Work item
Your answer must be a single number: how many lines of the data include "white".

[Scene images with change listings]
■ ■ ■ ■ ■ ■ ■
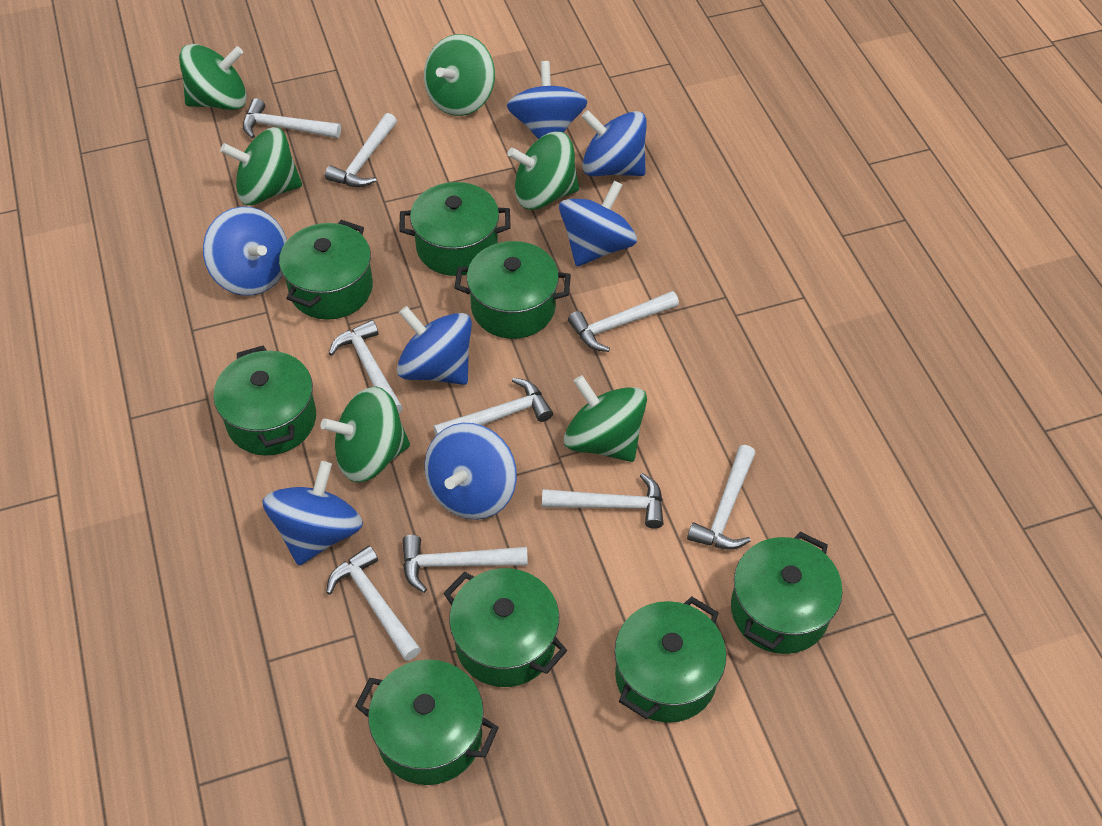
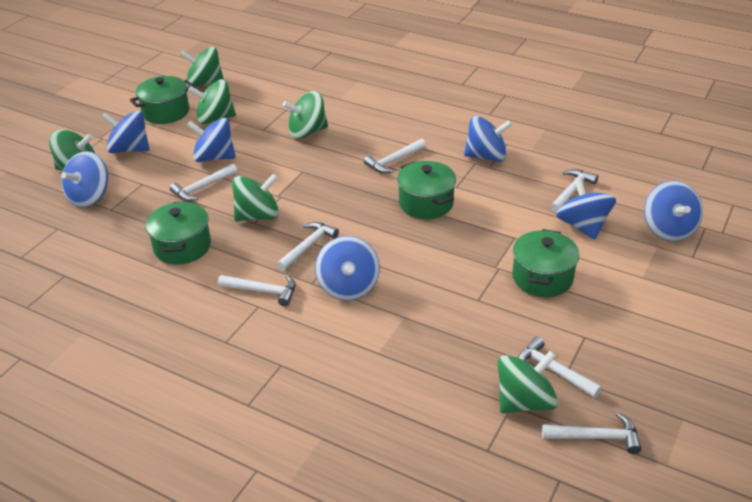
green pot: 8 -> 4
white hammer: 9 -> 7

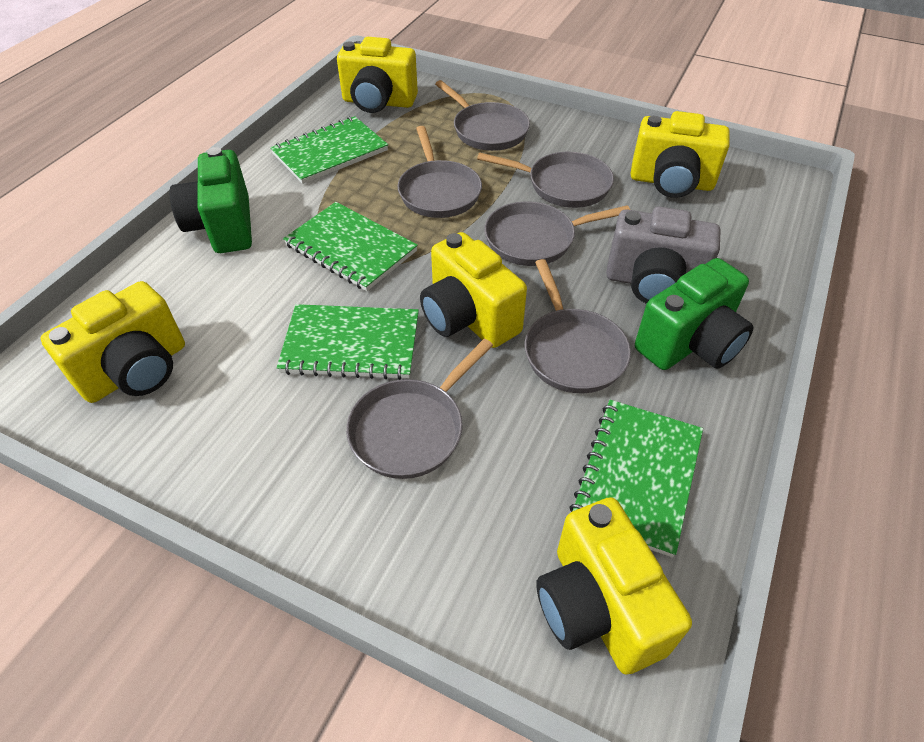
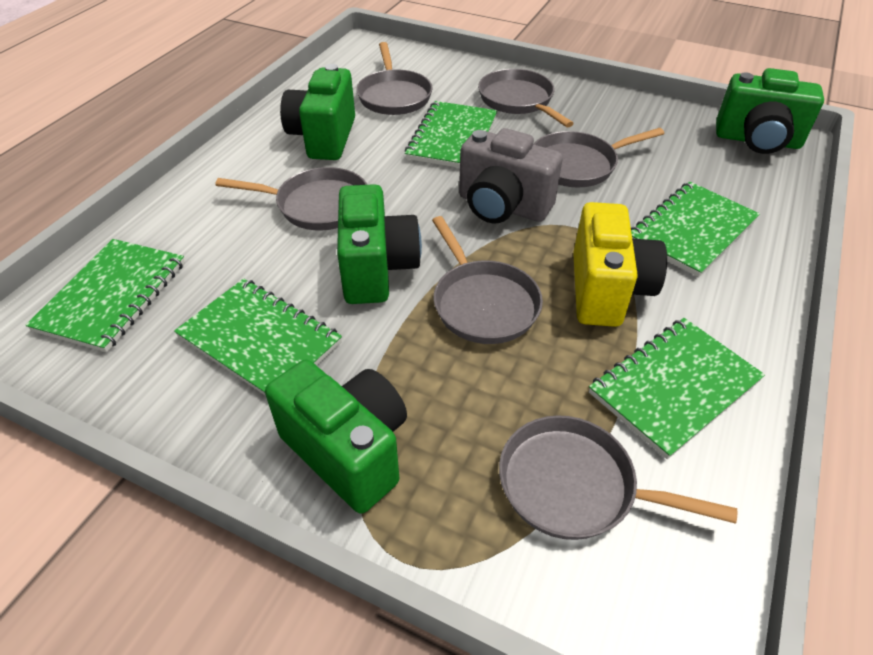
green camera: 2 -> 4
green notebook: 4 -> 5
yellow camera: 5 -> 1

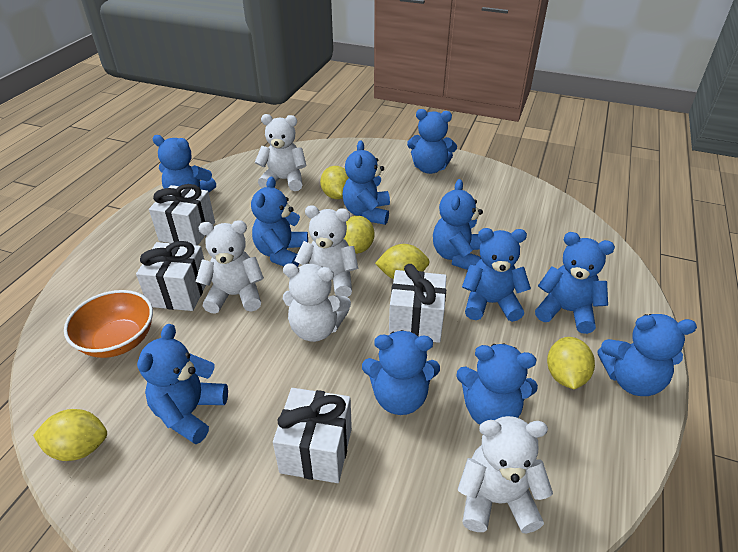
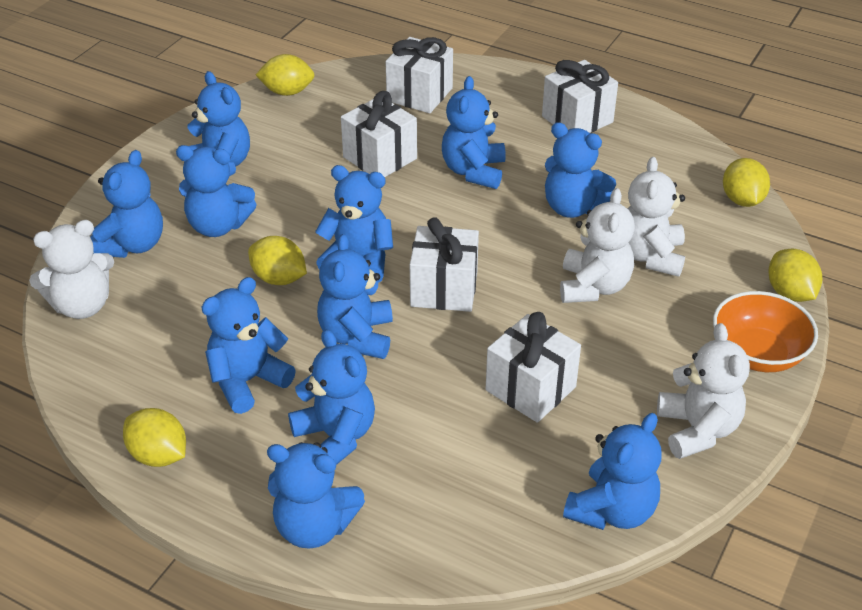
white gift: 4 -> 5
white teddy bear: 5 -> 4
■ ■ ■ ■ ■ ■ ■
Solution for this problem
3